Data section: Begin
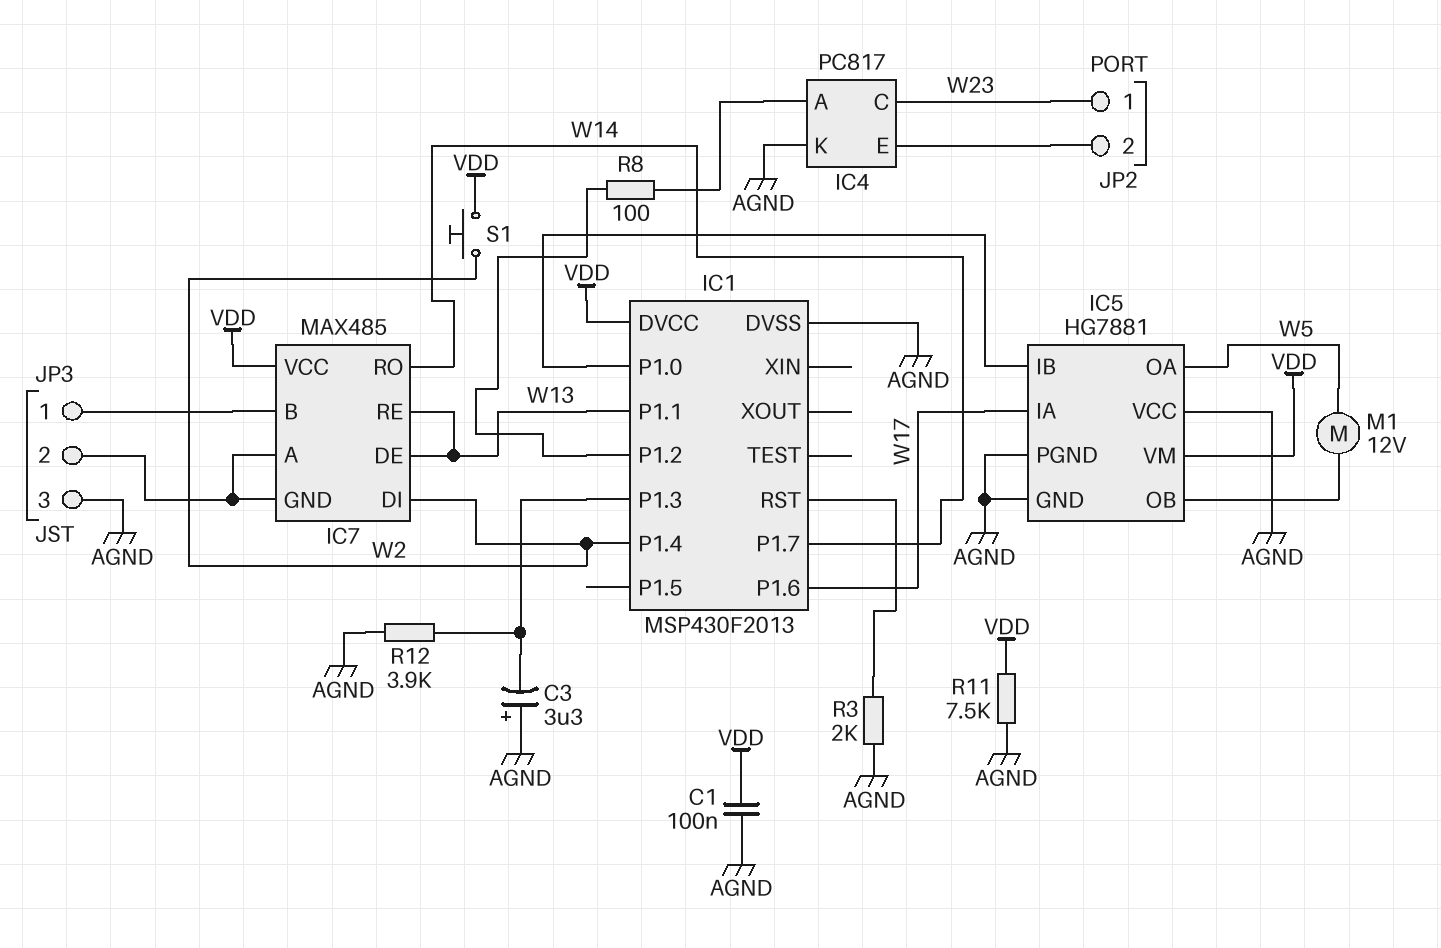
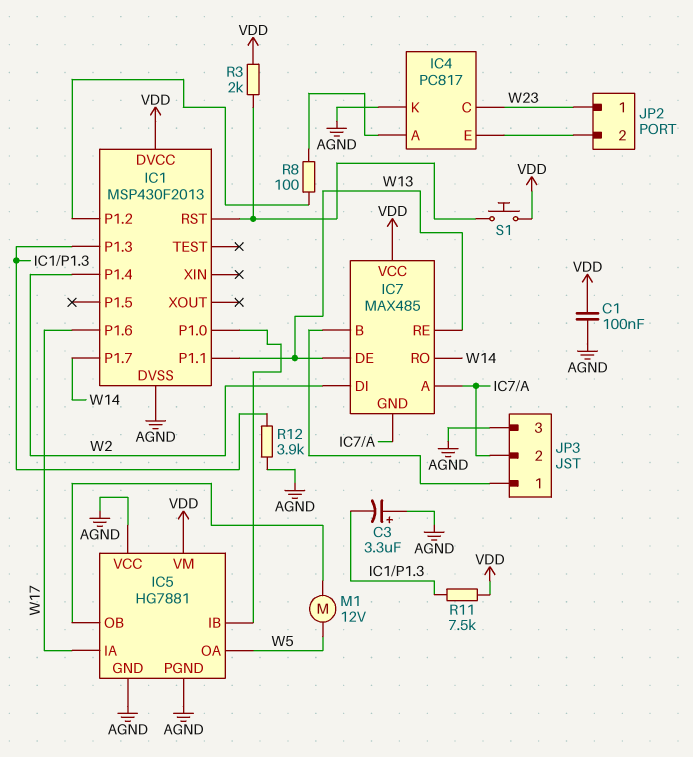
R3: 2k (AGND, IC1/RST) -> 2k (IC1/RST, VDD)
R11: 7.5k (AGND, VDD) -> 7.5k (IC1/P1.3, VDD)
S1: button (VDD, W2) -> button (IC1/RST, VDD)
Data section: End
Data section: Begin
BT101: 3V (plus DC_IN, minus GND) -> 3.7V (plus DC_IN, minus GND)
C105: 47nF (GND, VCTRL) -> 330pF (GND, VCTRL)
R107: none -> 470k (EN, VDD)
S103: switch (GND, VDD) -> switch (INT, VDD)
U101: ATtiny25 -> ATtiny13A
Data section: End
Data section: Begin
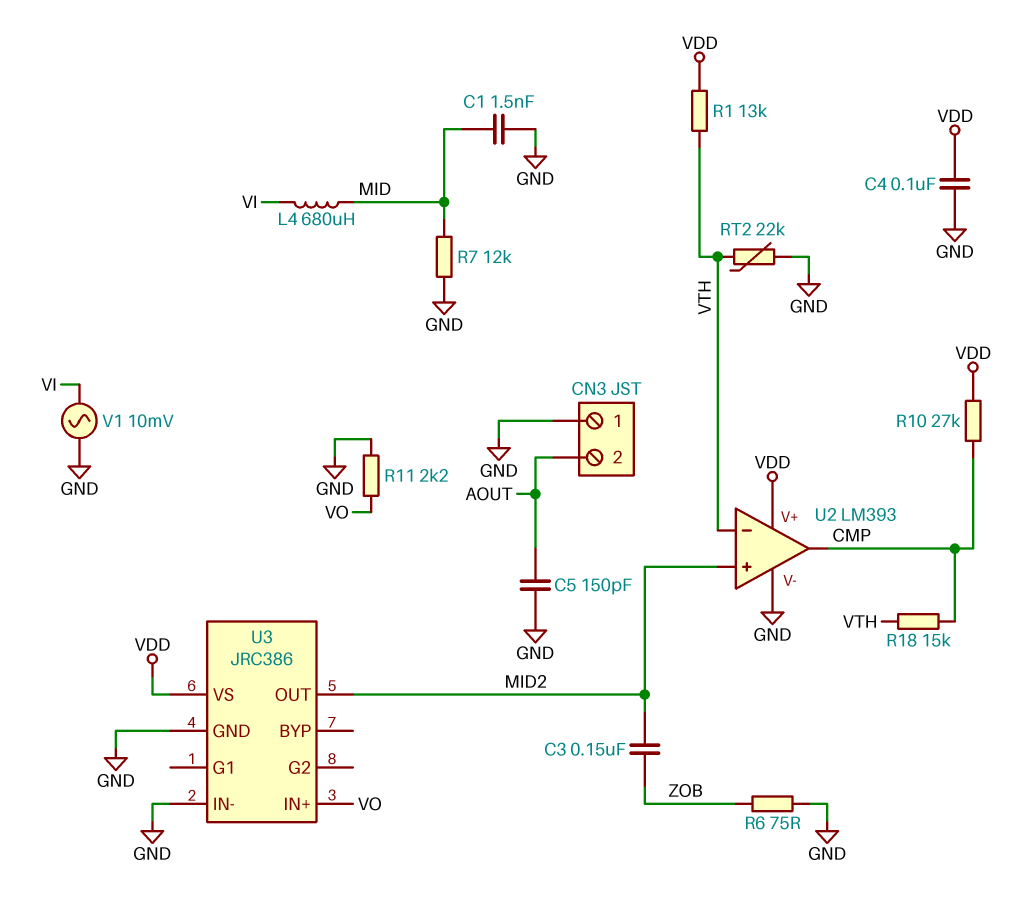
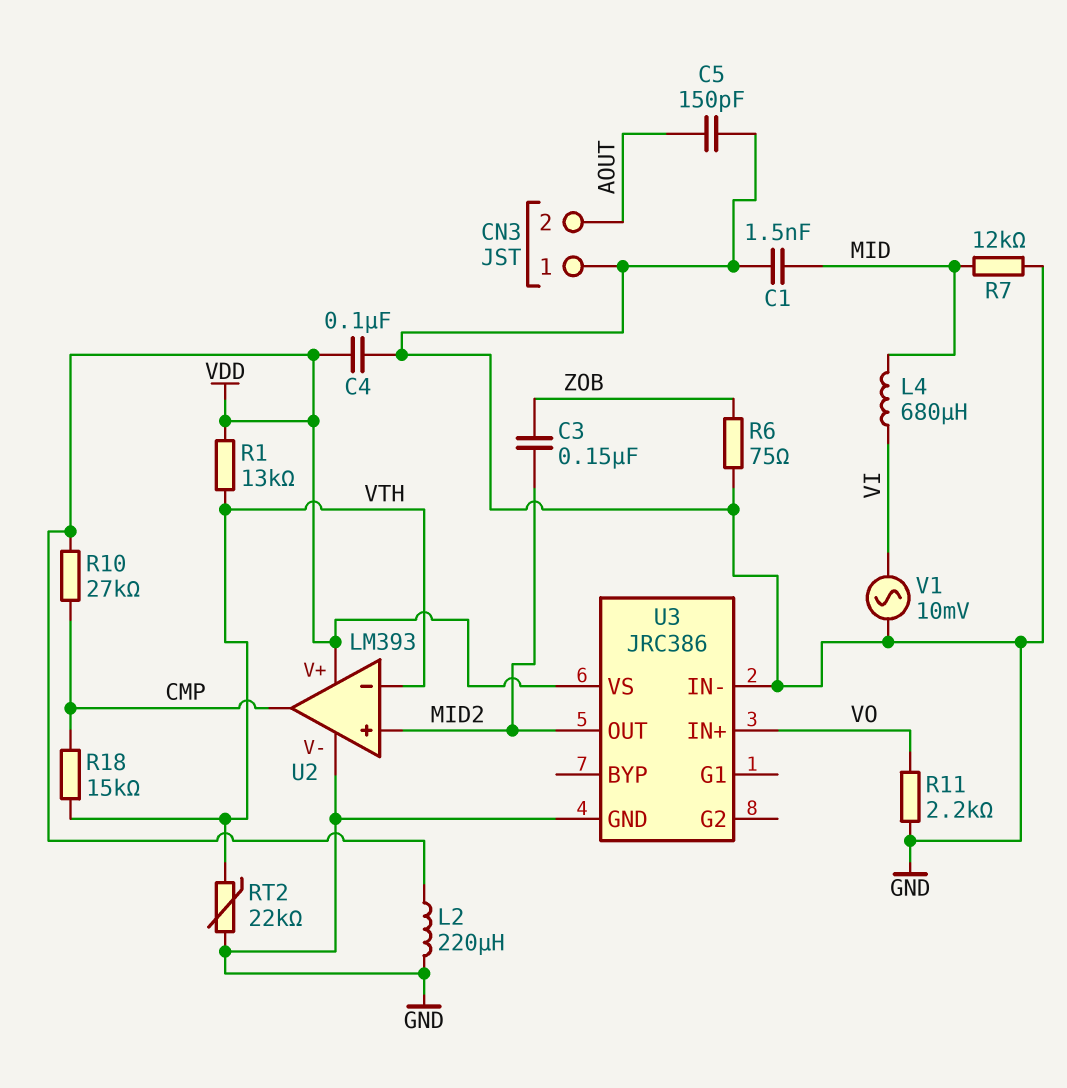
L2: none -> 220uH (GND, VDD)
Data section: End
In the entries above, the lines between the one holding "BT101: 3V (plus" and the one holding "U101: ATtiny25 -> ATtiny13A", inclusive, are to be printed exactly as written, and those alone.

Task result -
BT101: 3V (plus DC_IN, minus GND) -> 3.7V (plus DC_IN, minus GND)
C105: 47nF (GND, VCTRL) -> 330pF (GND, VCTRL)
R107: none -> 470k (EN, VDD)
S103: switch (GND, VDD) -> switch (INT, VDD)
U101: ATtiny25 -> ATtiny13A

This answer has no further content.